*** Opening Records for processing ***

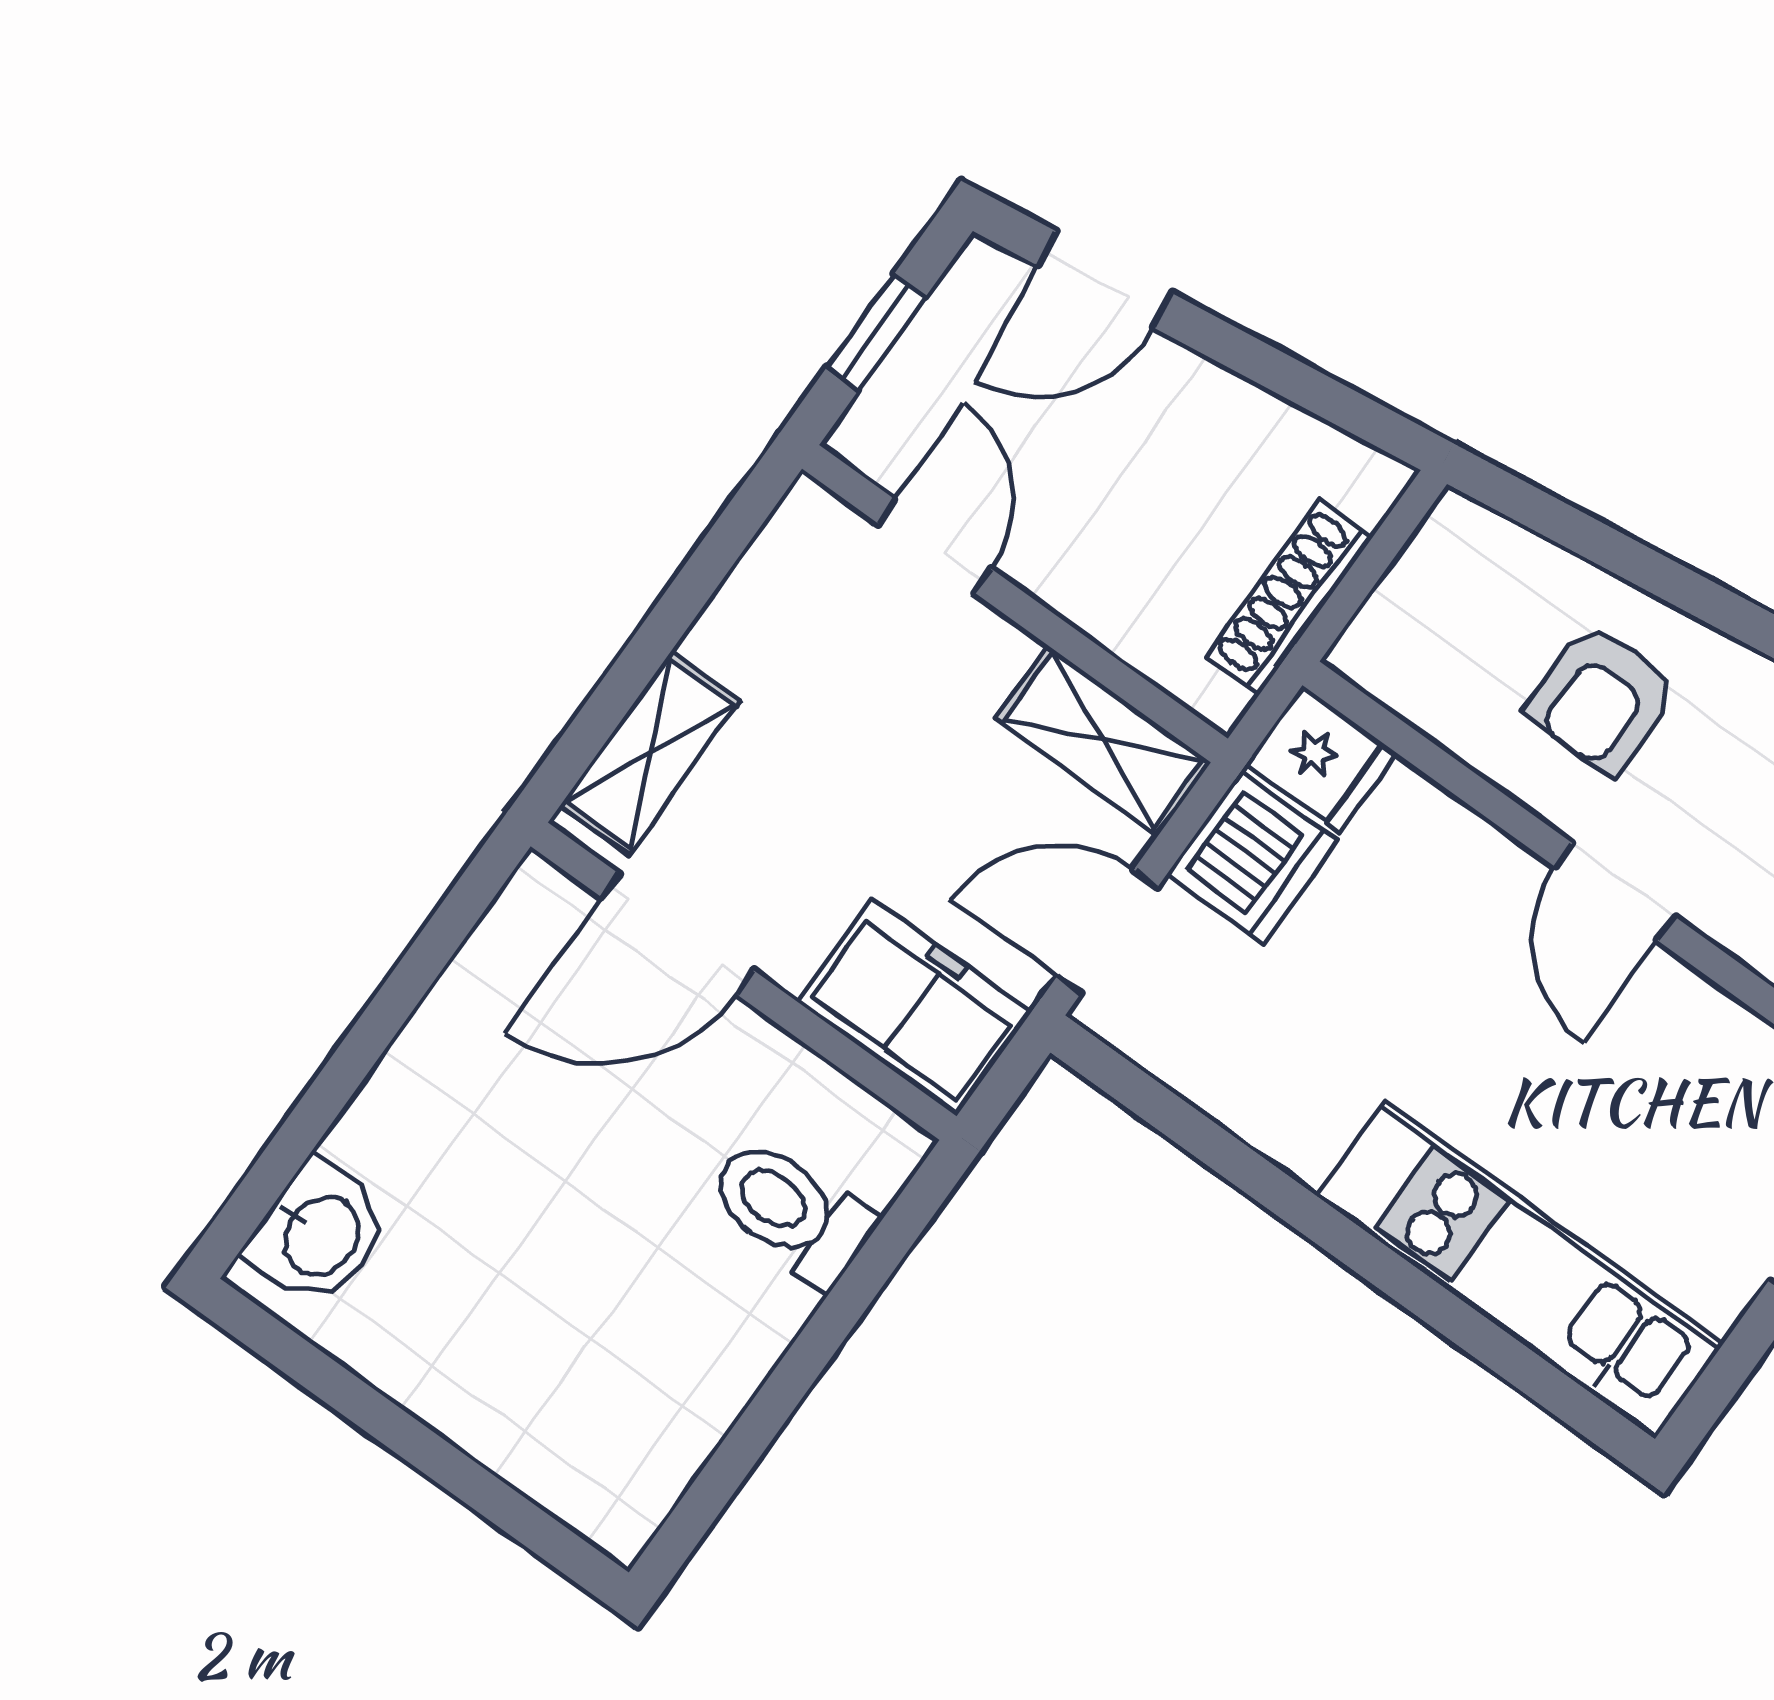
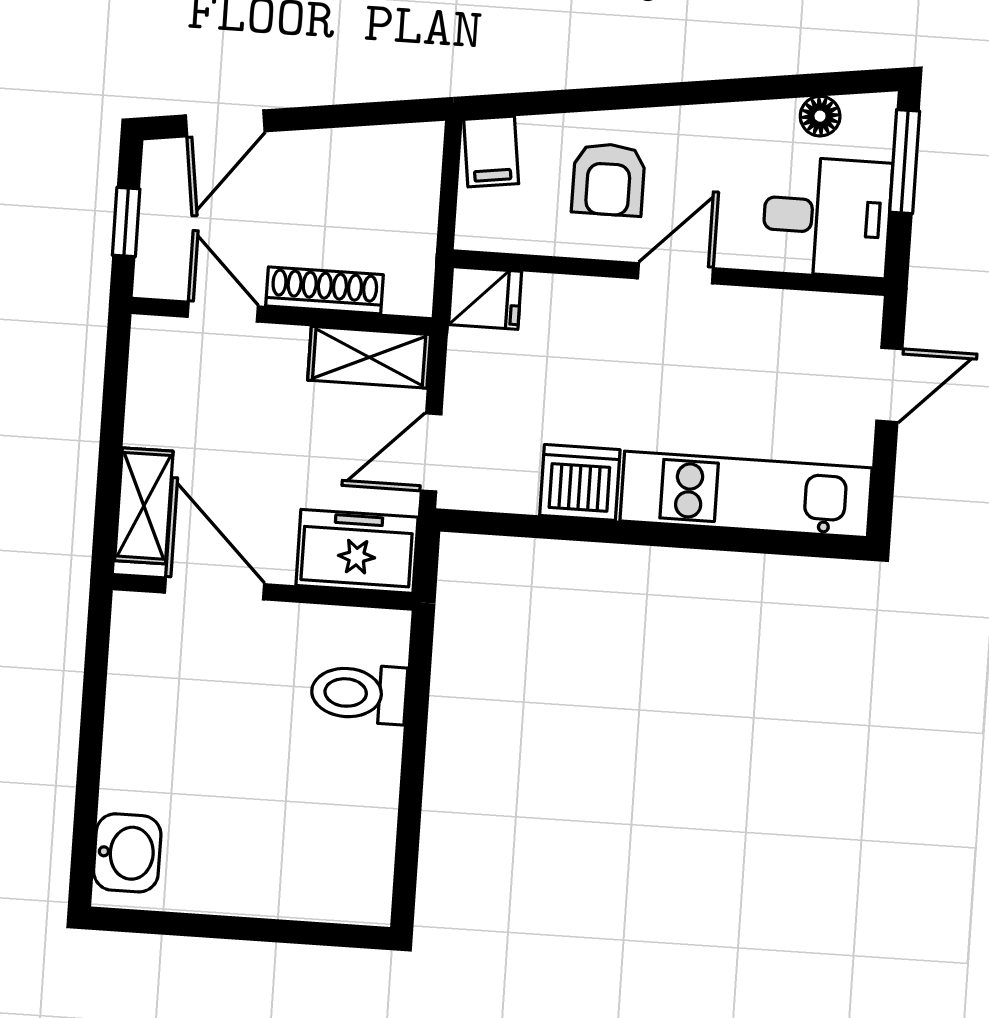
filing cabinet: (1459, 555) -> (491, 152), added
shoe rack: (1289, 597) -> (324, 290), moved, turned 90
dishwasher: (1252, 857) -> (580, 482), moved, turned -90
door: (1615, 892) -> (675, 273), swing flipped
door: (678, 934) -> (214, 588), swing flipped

*** Closing Records for processing ***

Written task =>
Each of the lines from the one holding "dishwasher: (1252, 857)" through the final line of the entries is to be set down exactly, and no others.

Response to the exercise =>
dishwasher: (1252, 857) -> (580, 482), moved, turned -90
door: (1615, 892) -> (675, 273), swing flipped
door: (678, 934) -> (214, 588), swing flipped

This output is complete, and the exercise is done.